▶ **Work instruction**
Your output should be the line that contains "BUTTON: TTP223 -> B3F" and all lines after it in the records, retyped exactly through the last one.

▶ **Extracted data**
[Start of section]

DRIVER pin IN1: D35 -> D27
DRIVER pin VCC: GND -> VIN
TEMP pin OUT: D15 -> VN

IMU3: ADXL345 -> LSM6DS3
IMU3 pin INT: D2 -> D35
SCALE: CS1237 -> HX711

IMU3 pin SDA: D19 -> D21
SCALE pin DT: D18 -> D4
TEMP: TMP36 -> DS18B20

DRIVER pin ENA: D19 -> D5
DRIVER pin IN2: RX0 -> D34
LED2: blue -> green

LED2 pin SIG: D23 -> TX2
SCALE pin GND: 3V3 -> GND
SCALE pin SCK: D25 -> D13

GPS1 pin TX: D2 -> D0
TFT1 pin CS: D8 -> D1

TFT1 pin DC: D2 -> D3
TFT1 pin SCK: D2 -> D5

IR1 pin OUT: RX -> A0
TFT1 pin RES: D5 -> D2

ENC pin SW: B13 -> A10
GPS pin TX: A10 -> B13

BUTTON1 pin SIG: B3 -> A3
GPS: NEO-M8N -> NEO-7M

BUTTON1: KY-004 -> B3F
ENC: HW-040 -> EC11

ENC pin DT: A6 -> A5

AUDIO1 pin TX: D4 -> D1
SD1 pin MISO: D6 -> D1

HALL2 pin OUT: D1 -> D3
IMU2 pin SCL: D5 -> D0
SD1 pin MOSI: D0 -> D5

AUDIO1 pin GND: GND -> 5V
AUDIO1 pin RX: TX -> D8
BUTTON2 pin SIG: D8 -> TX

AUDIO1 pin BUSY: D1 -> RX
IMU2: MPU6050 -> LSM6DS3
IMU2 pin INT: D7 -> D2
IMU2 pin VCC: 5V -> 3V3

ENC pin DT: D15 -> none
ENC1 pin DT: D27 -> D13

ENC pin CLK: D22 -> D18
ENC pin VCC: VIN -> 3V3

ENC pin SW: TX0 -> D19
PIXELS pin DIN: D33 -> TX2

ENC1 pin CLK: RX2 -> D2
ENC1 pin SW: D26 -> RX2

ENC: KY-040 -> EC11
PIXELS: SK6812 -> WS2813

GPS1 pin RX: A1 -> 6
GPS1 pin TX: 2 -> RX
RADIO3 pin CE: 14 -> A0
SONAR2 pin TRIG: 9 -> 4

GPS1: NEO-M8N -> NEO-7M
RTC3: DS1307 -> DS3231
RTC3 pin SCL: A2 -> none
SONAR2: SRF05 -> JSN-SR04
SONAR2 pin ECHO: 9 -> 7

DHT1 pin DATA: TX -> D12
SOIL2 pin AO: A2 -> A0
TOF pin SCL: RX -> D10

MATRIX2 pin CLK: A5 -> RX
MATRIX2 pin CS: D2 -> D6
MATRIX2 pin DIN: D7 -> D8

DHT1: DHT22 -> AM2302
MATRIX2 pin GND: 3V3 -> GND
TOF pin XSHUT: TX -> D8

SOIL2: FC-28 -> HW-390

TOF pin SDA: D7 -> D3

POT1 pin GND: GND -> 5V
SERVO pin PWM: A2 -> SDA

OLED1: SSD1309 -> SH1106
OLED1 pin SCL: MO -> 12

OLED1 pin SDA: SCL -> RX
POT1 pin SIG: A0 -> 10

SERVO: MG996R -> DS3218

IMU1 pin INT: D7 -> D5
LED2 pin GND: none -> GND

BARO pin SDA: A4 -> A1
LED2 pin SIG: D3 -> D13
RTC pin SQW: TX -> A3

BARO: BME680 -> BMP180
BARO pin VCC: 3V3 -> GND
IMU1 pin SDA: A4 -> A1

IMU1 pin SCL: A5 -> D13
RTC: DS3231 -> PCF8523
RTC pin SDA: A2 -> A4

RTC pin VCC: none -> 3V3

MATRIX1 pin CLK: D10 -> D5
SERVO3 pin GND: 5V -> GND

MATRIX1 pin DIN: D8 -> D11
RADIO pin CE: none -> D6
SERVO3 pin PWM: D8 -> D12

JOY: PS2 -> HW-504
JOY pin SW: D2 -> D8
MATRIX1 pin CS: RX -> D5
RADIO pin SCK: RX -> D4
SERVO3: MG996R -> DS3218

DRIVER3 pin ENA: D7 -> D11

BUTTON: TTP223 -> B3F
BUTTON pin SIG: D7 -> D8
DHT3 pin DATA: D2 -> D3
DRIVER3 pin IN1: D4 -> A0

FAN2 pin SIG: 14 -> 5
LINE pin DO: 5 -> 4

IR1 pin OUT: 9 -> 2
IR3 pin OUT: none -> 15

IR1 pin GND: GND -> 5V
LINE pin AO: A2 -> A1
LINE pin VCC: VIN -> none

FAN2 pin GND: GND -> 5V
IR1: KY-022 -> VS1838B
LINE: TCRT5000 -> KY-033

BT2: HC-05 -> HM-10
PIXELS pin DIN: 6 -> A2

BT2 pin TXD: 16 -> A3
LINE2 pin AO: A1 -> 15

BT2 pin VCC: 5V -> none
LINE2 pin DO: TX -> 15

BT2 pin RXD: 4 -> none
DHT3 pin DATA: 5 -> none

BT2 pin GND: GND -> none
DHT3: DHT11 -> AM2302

[End of section]

▶ **Exercise response**
BUTTON: TTP223 -> B3F
BUTTON pin SIG: D7 -> D8
DHT3 pin DATA: D2 -> D3
DRIVER3 pin IN1: D4 -> A0

FAN2 pin SIG: 14 -> 5
LINE pin DO: 5 -> 4

IR1 pin OUT: 9 -> 2
IR3 pin OUT: none -> 15

IR1 pin GND: GND -> 5V
LINE pin AO: A2 -> A1
LINE pin VCC: VIN -> none

FAN2 pin GND: GND -> 5V
IR1: KY-022 -> VS1838B
LINE: TCRT5000 -> KY-033

BT2: HC-05 -> HM-10
PIXELS pin DIN: 6 -> A2

BT2 pin TXD: 16 -> A3
LINE2 pin AO: A1 -> 15

BT2 pin VCC: 5V -> none
LINE2 pin DO: TX -> 15

BT2 pin RXD: 4 -> none
DHT3 pin DATA: 5 -> none

BT2 pin GND: GND -> none
DHT3: DHT11 -> AM2302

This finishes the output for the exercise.